### [Goal of the exercise]
The pictures are to be left out, and all remaining data is to be transcribed exactly as it appears.

[Data extract — start]

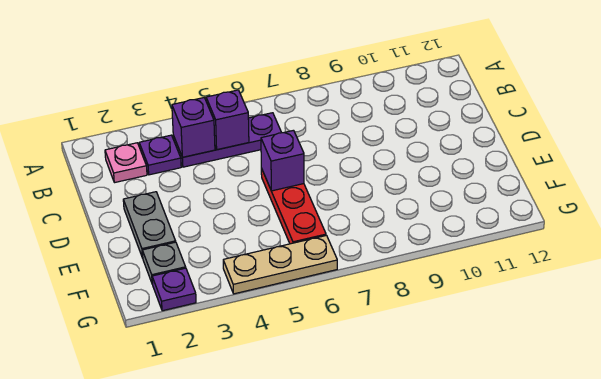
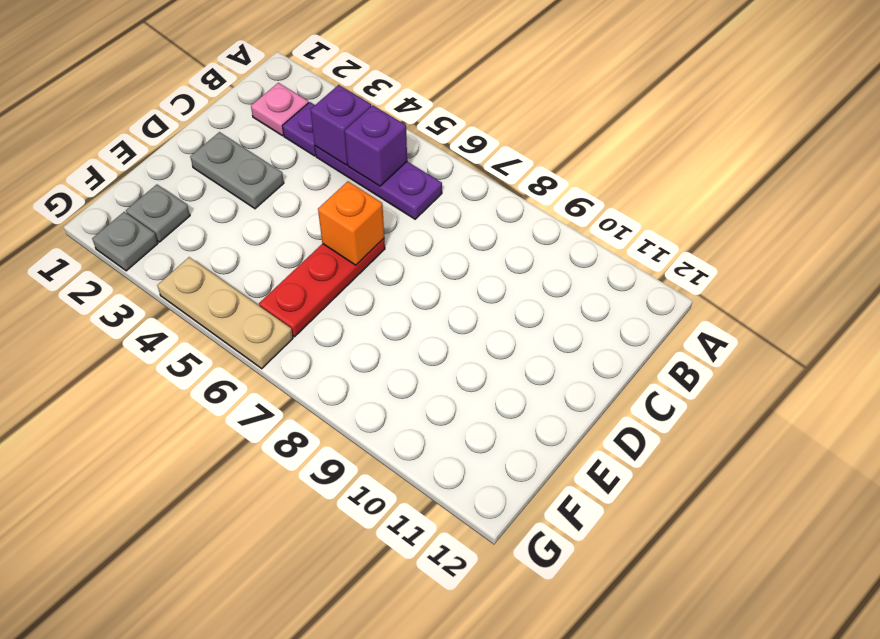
grey plate D2:E2 level 1 -> grey plate D2:D3 level 1
purple brick D6 level 2 -> orange brick D6 level 2
purple plate G2 level 1 -> grey plate G2 level 1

[Data extract — finish]

### [Response box]
grey plate D2:E2 level 1 -> grey plate D2:D3 level 1
purple brick D6 level 2 -> orange brick D6 level 2
purple plate G2 level 1 -> grey plate G2 level 1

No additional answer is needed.